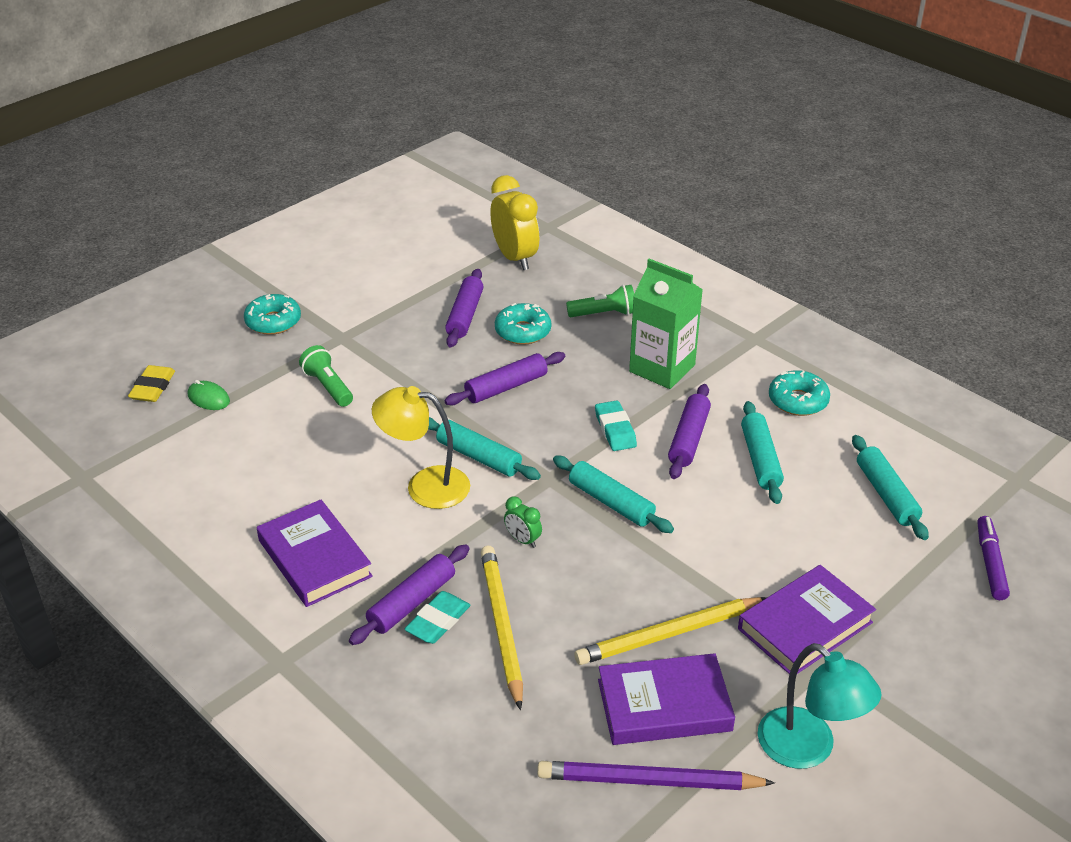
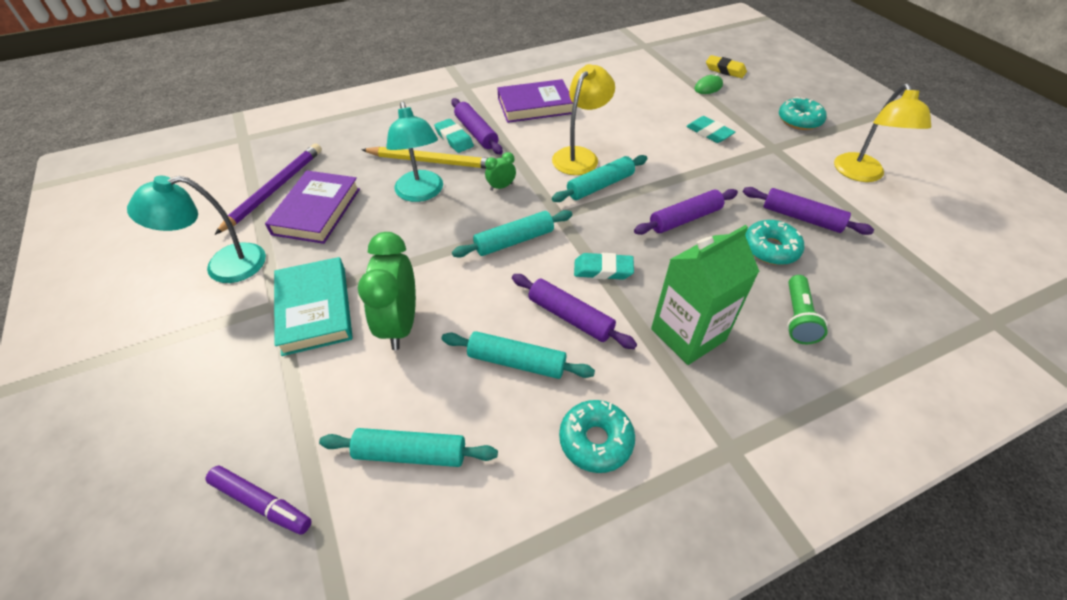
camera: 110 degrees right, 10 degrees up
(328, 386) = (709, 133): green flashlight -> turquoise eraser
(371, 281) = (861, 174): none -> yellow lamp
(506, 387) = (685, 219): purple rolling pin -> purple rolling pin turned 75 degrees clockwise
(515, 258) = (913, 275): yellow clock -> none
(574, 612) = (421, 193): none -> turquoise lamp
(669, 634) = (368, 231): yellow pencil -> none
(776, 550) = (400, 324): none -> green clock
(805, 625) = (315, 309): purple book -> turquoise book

• • • •

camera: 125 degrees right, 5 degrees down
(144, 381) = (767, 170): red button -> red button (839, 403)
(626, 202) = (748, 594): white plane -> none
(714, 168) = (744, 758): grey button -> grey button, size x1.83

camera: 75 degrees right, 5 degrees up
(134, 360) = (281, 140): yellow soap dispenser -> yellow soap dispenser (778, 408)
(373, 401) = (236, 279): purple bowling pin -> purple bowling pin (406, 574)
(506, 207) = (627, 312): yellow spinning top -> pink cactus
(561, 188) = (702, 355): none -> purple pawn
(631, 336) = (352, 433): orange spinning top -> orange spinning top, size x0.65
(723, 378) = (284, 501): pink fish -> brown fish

• • • •

■ Task objective: Within the listing above, the range opens at the line with "camera: 110 degrees right, 10 degrees up" and closes at the line with "(515, 258) = (913, 275): yellow clock -> none". Reproduce exactly the lines of that range, including both ends.

■ Your response:
camera: 110 degrees right, 10 degrees up
(328, 386) = (709, 133): green flashlight -> turquoise eraser
(371, 281) = (861, 174): none -> yellow lamp
(506, 387) = (685, 219): purple rolling pin -> purple rolling pin turned 75 degrees clockwise
(515, 258) = (913, 275): yellow clock -> none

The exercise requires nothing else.